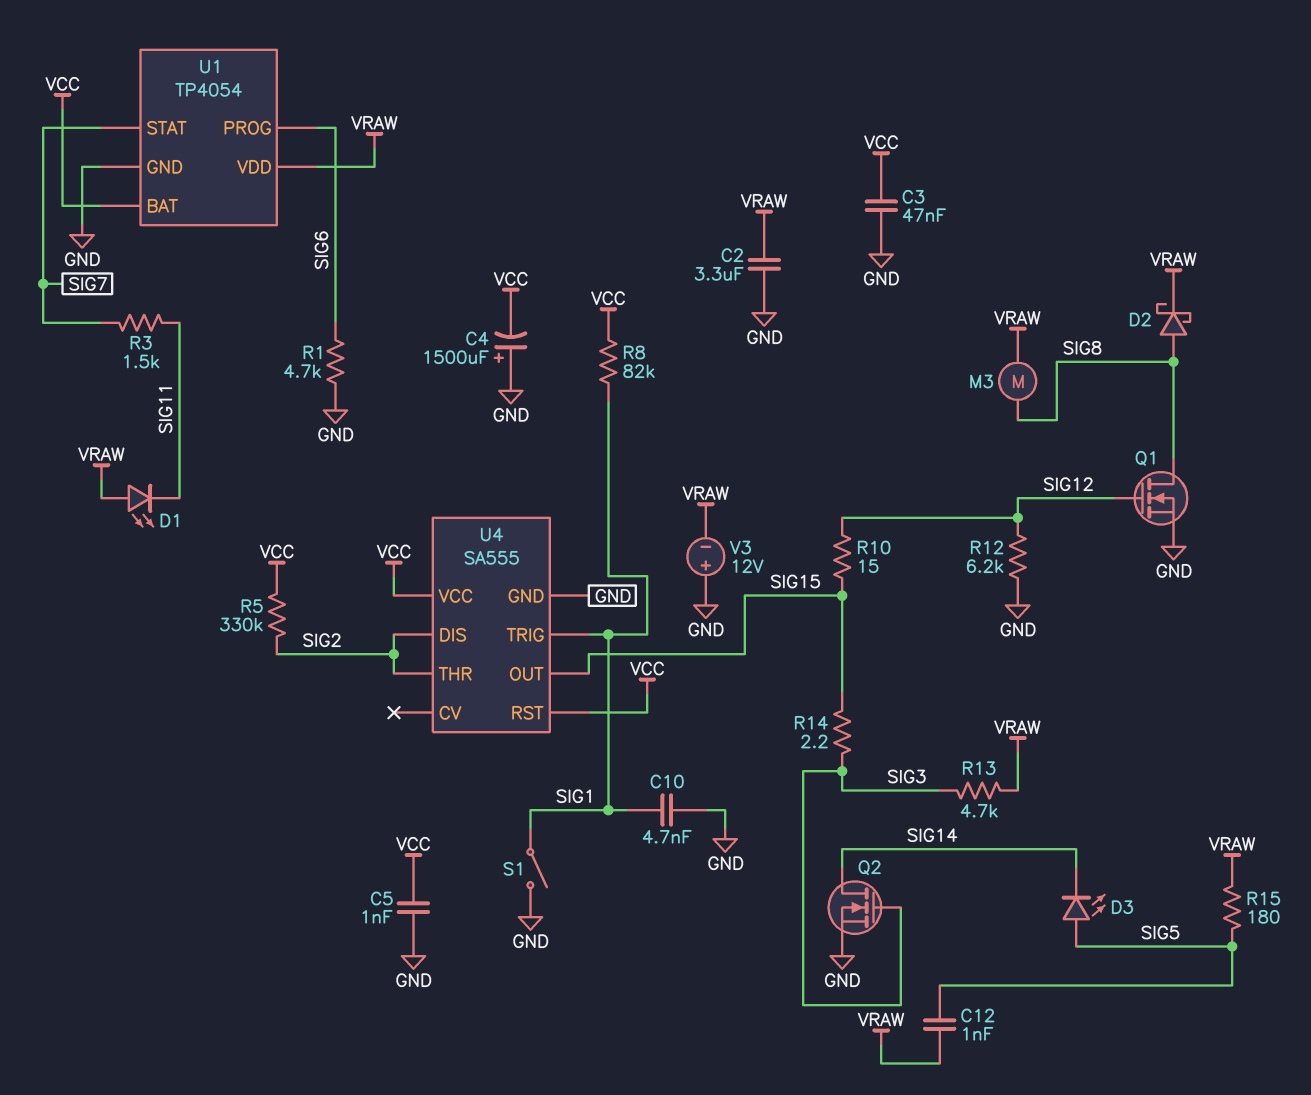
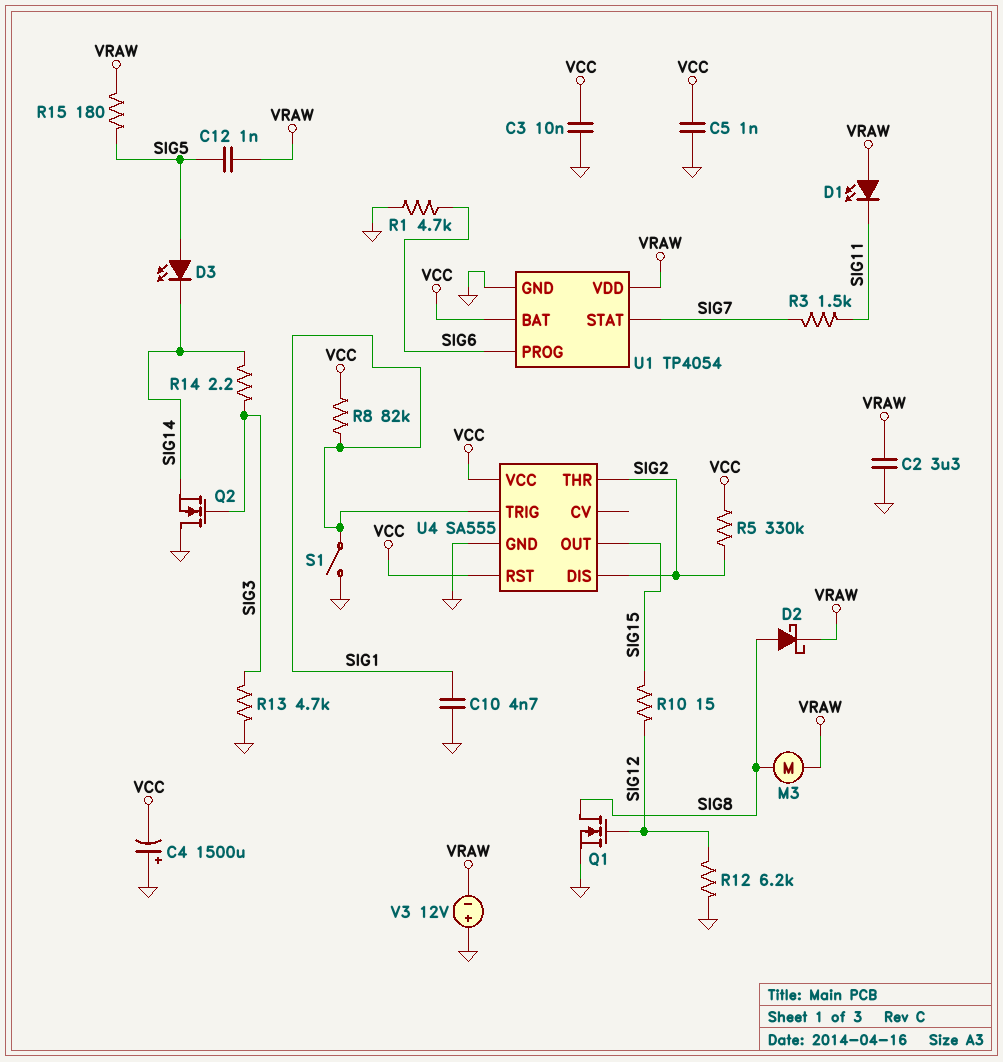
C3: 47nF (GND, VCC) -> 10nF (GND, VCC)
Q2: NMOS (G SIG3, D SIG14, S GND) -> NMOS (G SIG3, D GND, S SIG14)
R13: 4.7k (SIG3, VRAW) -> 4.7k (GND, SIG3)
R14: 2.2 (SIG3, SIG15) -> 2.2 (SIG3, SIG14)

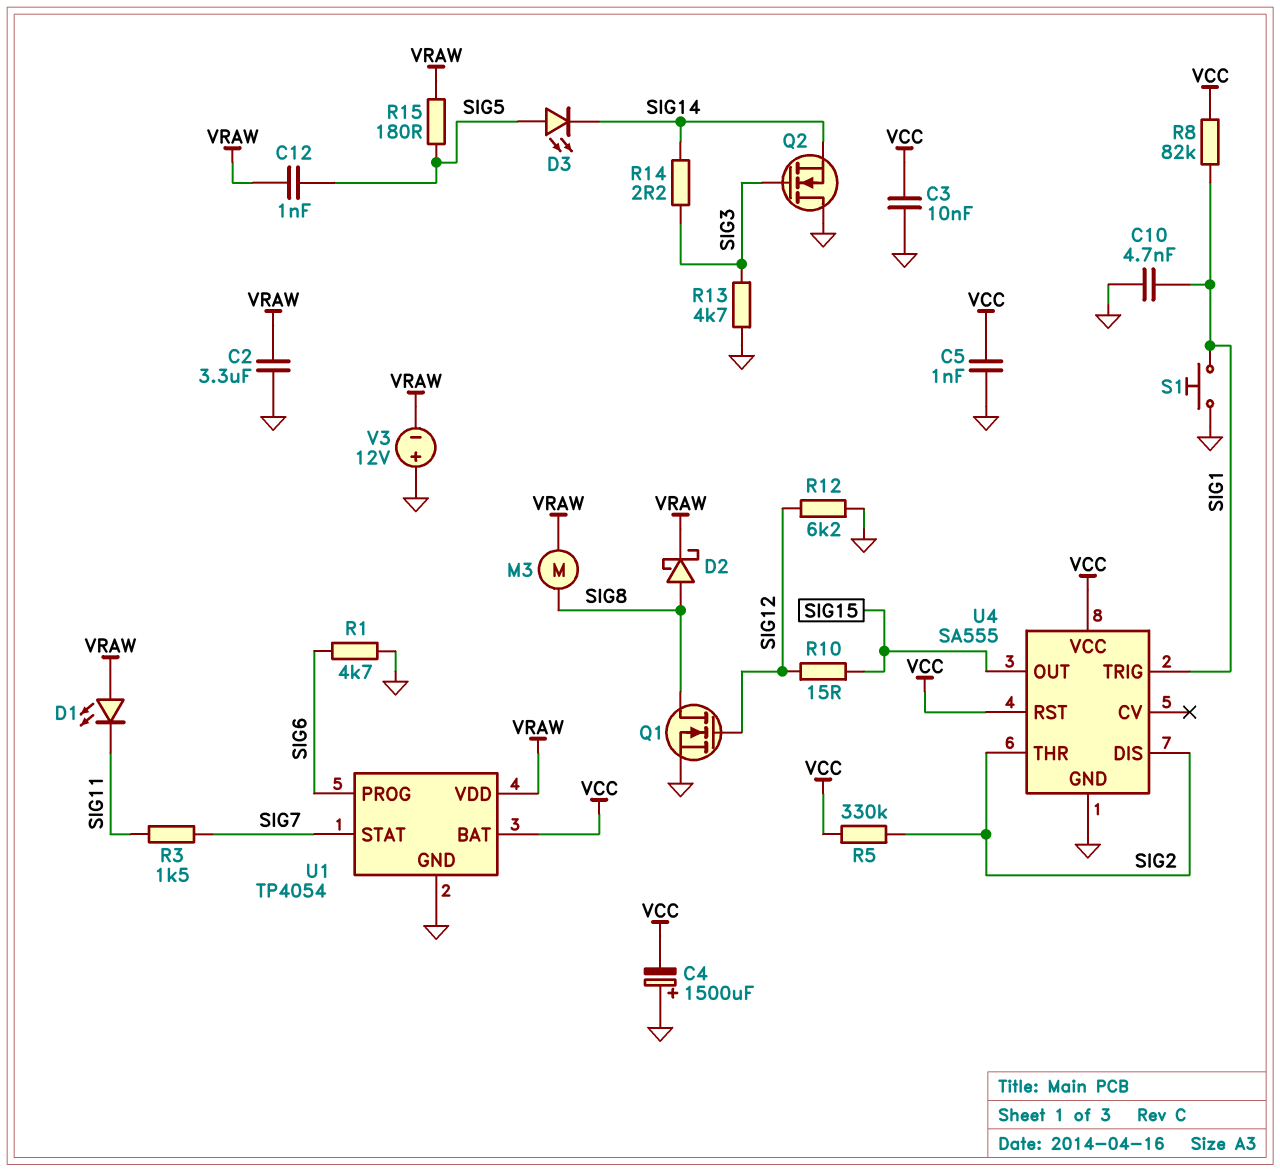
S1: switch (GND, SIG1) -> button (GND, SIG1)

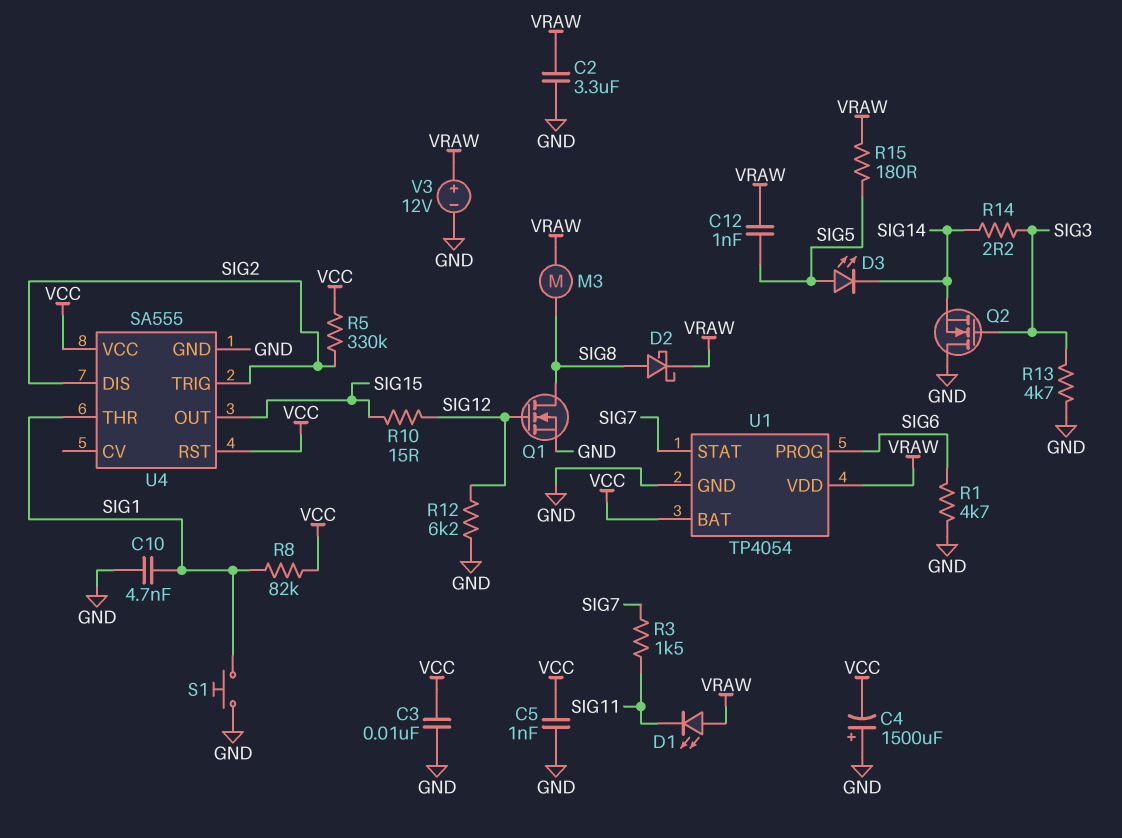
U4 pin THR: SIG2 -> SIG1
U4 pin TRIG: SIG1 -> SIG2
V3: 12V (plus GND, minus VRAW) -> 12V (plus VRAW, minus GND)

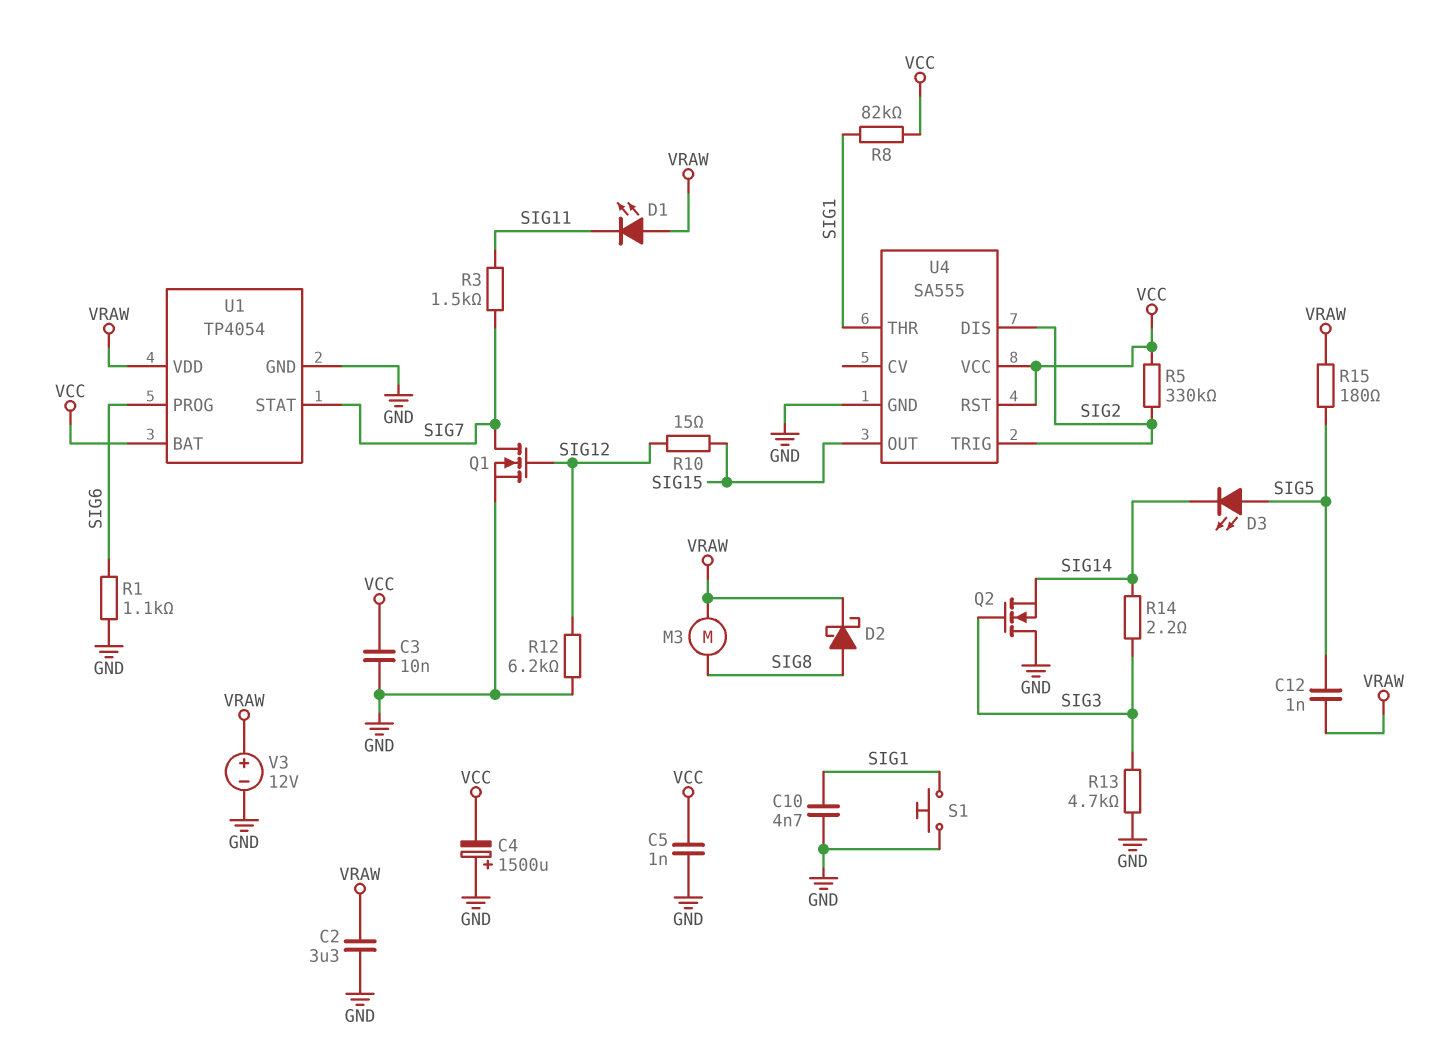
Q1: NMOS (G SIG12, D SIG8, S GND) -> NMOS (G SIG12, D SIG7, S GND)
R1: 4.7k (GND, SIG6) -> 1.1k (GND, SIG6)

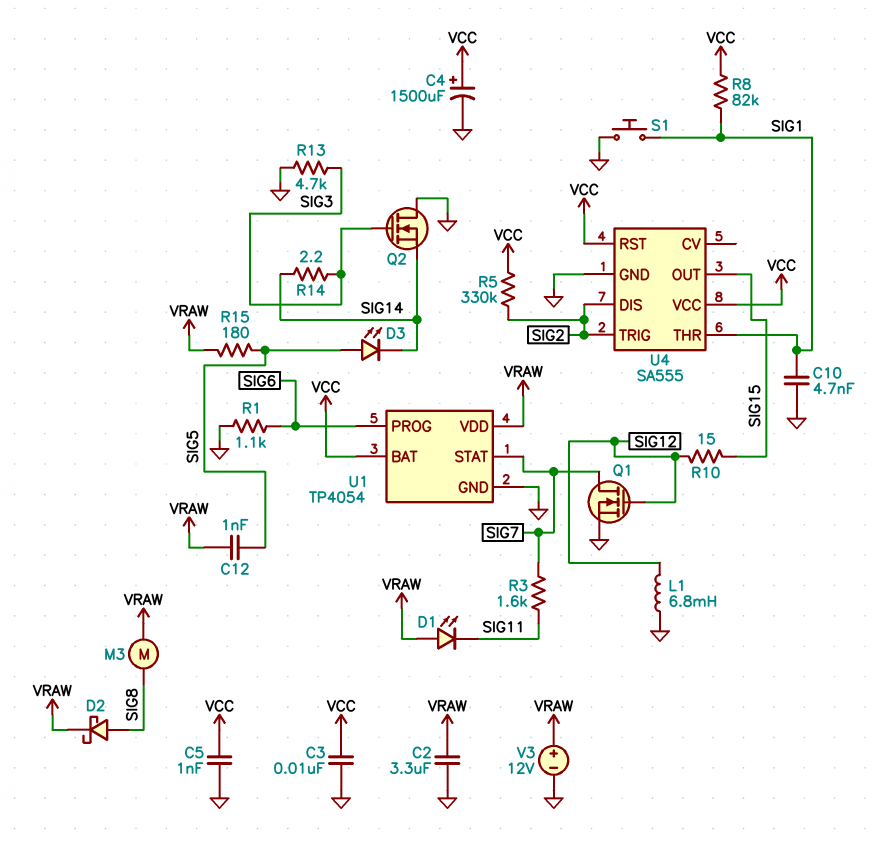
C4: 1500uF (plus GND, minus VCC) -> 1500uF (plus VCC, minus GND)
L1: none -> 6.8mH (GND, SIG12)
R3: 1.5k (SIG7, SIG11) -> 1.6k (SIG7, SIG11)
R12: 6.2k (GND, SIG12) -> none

::::::::::

Task objective: Given the entries above, transcribe exactly the lines from the one holding "U4 pin THR: SIG2 -> SIG1" through the one holding "R3: 1.5k (SIG7, SIG11) -> 1.6k (SIG7, SIG11)"; pictures do not belong in the transcription.

Reply:
U4 pin THR: SIG2 -> SIG1
U4 pin TRIG: SIG1 -> SIG2
V3: 12V (plus GND, minus VRAW) -> 12V (plus VRAW, minus GND)

Q1: NMOS (G SIG12, D SIG8, S GND) -> NMOS (G SIG12, D SIG7, S GND)
R1: 4.7k (GND, SIG6) -> 1.1k (GND, SIG6)

C4: 1500uF (plus GND, minus VCC) -> 1500uF (plus VCC, minus GND)
L1: none -> 6.8mH (GND, SIG12)
R3: 1.5k (SIG7, SIG11) -> 1.6k (SIG7, SIG11)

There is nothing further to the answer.